> Task directions
Nothing in the records should be left out; transcribe them exactly.
━━━━━━
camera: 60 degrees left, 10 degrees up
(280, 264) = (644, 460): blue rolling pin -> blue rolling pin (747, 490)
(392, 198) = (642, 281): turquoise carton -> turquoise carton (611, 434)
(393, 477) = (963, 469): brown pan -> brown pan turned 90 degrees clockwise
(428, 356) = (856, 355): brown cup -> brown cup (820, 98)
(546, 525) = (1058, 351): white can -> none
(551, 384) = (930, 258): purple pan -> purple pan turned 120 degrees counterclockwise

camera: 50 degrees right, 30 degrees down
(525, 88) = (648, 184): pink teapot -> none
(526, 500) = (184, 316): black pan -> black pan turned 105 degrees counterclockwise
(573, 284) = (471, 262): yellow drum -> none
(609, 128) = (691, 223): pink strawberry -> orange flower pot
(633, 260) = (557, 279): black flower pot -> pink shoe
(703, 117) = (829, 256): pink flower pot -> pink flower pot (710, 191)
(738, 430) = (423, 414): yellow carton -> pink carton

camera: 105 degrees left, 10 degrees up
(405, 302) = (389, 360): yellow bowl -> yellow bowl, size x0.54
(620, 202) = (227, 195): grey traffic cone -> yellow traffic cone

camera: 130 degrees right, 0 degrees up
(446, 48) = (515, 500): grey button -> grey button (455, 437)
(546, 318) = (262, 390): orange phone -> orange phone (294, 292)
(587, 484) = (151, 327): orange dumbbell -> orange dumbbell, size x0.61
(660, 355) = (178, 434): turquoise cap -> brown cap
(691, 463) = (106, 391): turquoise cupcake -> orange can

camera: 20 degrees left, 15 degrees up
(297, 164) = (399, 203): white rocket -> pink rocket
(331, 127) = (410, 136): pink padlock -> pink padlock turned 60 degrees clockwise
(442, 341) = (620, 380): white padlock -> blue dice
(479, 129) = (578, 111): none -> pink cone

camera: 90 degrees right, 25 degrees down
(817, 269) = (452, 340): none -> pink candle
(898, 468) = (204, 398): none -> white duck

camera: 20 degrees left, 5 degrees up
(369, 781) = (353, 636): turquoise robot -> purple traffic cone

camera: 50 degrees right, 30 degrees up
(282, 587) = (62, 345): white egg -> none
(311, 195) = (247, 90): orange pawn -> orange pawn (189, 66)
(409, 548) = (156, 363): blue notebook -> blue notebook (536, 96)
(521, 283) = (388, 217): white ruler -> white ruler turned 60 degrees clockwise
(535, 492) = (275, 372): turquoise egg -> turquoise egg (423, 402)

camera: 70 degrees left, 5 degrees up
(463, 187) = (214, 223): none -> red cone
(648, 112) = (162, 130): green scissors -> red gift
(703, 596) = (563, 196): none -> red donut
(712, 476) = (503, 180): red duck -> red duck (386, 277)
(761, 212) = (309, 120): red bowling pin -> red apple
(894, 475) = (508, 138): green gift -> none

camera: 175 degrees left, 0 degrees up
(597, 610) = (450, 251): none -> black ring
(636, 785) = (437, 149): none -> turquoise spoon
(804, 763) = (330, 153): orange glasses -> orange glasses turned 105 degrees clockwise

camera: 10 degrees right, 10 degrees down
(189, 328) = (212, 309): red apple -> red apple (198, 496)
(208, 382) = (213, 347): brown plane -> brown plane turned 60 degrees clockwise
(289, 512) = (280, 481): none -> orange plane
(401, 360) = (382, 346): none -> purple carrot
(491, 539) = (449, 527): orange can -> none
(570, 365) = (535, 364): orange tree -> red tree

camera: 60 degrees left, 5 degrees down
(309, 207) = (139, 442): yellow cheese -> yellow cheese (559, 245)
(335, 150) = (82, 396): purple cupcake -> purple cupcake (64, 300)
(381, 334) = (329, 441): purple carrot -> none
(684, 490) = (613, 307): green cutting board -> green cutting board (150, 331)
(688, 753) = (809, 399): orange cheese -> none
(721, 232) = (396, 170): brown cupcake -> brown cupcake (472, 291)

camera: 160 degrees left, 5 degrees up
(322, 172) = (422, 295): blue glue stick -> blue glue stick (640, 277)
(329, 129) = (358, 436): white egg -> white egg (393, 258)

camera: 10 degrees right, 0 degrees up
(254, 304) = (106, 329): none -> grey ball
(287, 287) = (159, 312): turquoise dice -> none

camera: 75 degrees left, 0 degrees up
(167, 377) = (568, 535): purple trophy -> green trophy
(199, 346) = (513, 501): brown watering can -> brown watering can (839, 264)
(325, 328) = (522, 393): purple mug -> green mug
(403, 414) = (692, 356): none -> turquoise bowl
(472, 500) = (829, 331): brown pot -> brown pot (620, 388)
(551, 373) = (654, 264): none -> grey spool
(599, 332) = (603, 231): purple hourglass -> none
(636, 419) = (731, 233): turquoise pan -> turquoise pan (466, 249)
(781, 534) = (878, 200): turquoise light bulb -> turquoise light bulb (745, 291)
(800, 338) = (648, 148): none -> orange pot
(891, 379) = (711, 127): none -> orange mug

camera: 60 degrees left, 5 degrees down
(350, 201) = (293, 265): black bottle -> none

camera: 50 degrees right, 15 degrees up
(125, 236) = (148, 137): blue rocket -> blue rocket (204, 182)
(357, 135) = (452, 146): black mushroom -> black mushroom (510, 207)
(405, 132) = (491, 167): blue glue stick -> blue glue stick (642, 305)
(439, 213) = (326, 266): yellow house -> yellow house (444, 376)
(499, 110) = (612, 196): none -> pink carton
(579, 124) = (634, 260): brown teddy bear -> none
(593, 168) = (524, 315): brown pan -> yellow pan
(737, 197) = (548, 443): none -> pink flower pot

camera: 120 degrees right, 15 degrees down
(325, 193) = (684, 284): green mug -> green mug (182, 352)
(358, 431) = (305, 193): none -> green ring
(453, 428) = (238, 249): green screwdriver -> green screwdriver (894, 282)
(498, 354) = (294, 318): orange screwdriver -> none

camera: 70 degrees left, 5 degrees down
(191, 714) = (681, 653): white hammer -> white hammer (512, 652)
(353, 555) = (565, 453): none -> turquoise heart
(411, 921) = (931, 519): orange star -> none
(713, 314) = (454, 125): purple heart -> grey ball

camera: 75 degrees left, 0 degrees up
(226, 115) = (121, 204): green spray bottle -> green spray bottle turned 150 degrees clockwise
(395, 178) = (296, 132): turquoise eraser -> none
━━━━━━
> Solution
camera: 60 degrees left, 10 degrees up
(280, 264) = (644, 460): blue rolling pin -> blue rolling pin (747, 490)
(392, 198) = (642, 281): turquoise carton -> turquoise carton (611, 434)
(393, 477) = (963, 469): brown pan -> brown pan turned 90 degrees clockwise
(428, 356) = (856, 355): brown cup -> brown cup (820, 98)
(546, 525) = (1058, 351): white can -> none
(551, 384) = (930, 258): purple pan -> purple pan turned 120 degrees counterclockwise

camera: 50 degrees right, 30 degrees down
(525, 88) = (648, 184): pink teapot -> none
(526, 500) = (184, 316): black pan -> black pan turned 105 degrees counterclockwise
(573, 284) = (471, 262): yellow drum -> none
(609, 128) = (691, 223): pink strawberry -> orange flower pot
(633, 260) = (557, 279): black flower pot -> pink shoe
(703, 117) = (829, 256): pink flower pot -> pink flower pot (710, 191)
(738, 430) = (423, 414): yellow carton -> pink carton

camera: 105 degrees left, 10 degrees up
(405, 302) = (389, 360): yellow bowl -> yellow bowl, size x0.54
(620, 202) = (227, 195): grey traffic cone -> yellow traffic cone

camera: 130 degrees right, 0 degrees up
(446, 48) = (515, 500): grey button -> grey button (455, 437)
(546, 318) = (262, 390): orange phone -> orange phone (294, 292)
(587, 484) = (151, 327): orange dumbbell -> orange dumbbell, size x0.61
(660, 355) = (178, 434): turquoise cap -> brown cap
(691, 463) = (106, 391): turquoise cupcake -> orange can

camera: 20 degrees left, 15 degrees up
(297, 164) = (399, 203): white rocket -> pink rocket
(331, 127) = (410, 136): pink padlock -> pink padlock turned 60 degrees clockwise
(442, 341) = (620, 380): white padlock -> blue dice
(479, 129) = (578, 111): none -> pink cone

camera: 90 degrees right, 25 degrees down
(817, 269) = (452, 340): none -> pink candle
(898, 468) = (204, 398): none -> white duck

camera: 20 degrees left, 5 degrees up
(369, 781) = (353, 636): turquoise robot -> purple traffic cone

camera: 50 degrees right, 30 degrees up
(282, 587) = (62, 345): white egg -> none
(311, 195) = (247, 90): orange pawn -> orange pawn (189, 66)
(409, 548) = (156, 363): blue notebook -> blue notebook (536, 96)
(521, 283) = (388, 217): white ruler -> white ruler turned 60 degrees clockwise
(535, 492) = (275, 372): turquoise egg -> turquoise egg (423, 402)

camera: 70 degrees left, 5 degrees up
(463, 187) = (214, 223): none -> red cone
(648, 112) = (162, 130): green scissors -> red gift
(703, 596) = (563, 196): none -> red donut
(712, 476) = (503, 180): red duck -> red duck (386, 277)
(761, 212) = (309, 120): red bowling pin -> red apple
(894, 475) = (508, 138): green gift -> none

camera: 175 degrees left, 0 degrees up
(597, 610) = (450, 251): none -> black ring
(636, 785) = (437, 149): none -> turquoise spoon
(804, 763) = (330, 153): orange glasses -> orange glasses turned 105 degrees clockwise

camera: 10 degrees right, 10 degrees down
(189, 328) = (212, 309): red apple -> red apple (198, 496)
(208, 382) = (213, 347): brown plane -> brown plane turned 60 degrees clockwise
(289, 512) = (280, 481): none -> orange plane
(401, 360) = (382, 346): none -> purple carrot
(491, 539) = (449, 527): orange can -> none
(570, 365) = (535, 364): orange tree -> red tree

camera: 60 degrees left, 5 degrees down
(309, 207) = (139, 442): yellow cheese -> yellow cheese (559, 245)
(335, 150) = (82, 396): purple cupcake -> purple cupcake (64, 300)
(381, 334) = (329, 441): purple carrot -> none
(684, 490) = (613, 307): green cutting board -> green cutting board (150, 331)
(688, 753) = (809, 399): orange cheese -> none
(721, 232) = (396, 170): brown cupcake -> brown cupcake (472, 291)

camera: 160 degrees left, 5 degrees up
(322, 172) = (422, 295): blue glue stick -> blue glue stick (640, 277)
(329, 129) = (358, 436): white egg -> white egg (393, 258)

camera: 10 degrees right, 0 degrees up
(254, 304) = (106, 329): none -> grey ball
(287, 287) = (159, 312): turquoise dice -> none

camera: 75 degrees left, 0 degrees up
(167, 377) = (568, 535): purple trophy -> green trophy
(199, 346) = (513, 501): brown watering can -> brown watering can (839, 264)
(325, 328) = (522, 393): purple mug -> green mug
(403, 414) = (692, 356): none -> turquoise bowl
(472, 500) = (829, 331): brown pot -> brown pot (620, 388)
(551, 373) = (654, 264): none -> grey spool
(599, 332) = (603, 231): purple hourglass -> none
(636, 419) = (731, 233): turquoise pan -> turquoise pan (466, 249)
(781, 534) = (878, 200): turquoise light bulb -> turquoise light bulb (745, 291)
(800, 338) = (648, 148): none -> orange pot
(891, 379) = (711, 127): none -> orange mug

camera: 60 degrees left, 5 degrees down
(350, 201) = (293, 265): black bottle -> none

camera: 50 degrees right, 15 degrees up
(125, 236) = (148, 137): blue rocket -> blue rocket (204, 182)
(357, 135) = (452, 146): black mushroom -> black mushroom (510, 207)
(405, 132) = (491, 167): blue glue stick -> blue glue stick (642, 305)
(439, 213) = (326, 266): yellow house -> yellow house (444, 376)
(499, 110) = (612, 196): none -> pink carton
(579, 124) = (634, 260): brown teddy bear -> none
(593, 168) = (524, 315): brown pan -> yellow pan
(737, 197) = (548, 443): none -> pink flower pot

camera: 120 degrees right, 15 degrees down
(325, 193) = (684, 284): green mug -> green mug (182, 352)
(358, 431) = (305, 193): none -> green ring
(453, 428) = (238, 249): green screwdriver -> green screwdriver (894, 282)
(498, 354) = (294, 318): orange screwdriver -> none

camera: 70 degrees left, 5 degrees down
(191, 714) = (681, 653): white hammer -> white hammer (512, 652)
(353, 555) = (565, 453): none -> turquoise heart
(411, 921) = (931, 519): orange star -> none
(713, 314) = (454, 125): purple heart -> grey ball

camera: 75 degrees left, 0 degrees up
(226, 115) = (121, 204): green spray bottle -> green spray bottle turned 150 degrees clockwise
(395, 178) = (296, 132): turquoise eraser -> none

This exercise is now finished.